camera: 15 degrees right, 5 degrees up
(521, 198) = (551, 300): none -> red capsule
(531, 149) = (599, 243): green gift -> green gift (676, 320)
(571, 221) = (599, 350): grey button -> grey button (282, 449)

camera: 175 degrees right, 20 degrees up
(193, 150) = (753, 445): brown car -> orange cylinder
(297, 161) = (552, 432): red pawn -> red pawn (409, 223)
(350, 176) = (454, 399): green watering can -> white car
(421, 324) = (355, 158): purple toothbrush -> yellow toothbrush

+ + + + + + +

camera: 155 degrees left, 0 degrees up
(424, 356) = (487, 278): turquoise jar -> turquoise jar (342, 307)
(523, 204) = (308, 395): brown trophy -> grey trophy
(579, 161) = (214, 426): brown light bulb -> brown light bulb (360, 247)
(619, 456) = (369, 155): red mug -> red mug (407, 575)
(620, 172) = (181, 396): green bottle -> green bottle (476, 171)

+ + + + + + +

• [Exercise instructions]:
Gather each line in these records that contains the string "camera".

• [Output for this task]:
camera: 15 degrees right, 5 degrees up
camera: 175 degrees right, 20 degrees up
camera: 155 degrees left, 0 degrees up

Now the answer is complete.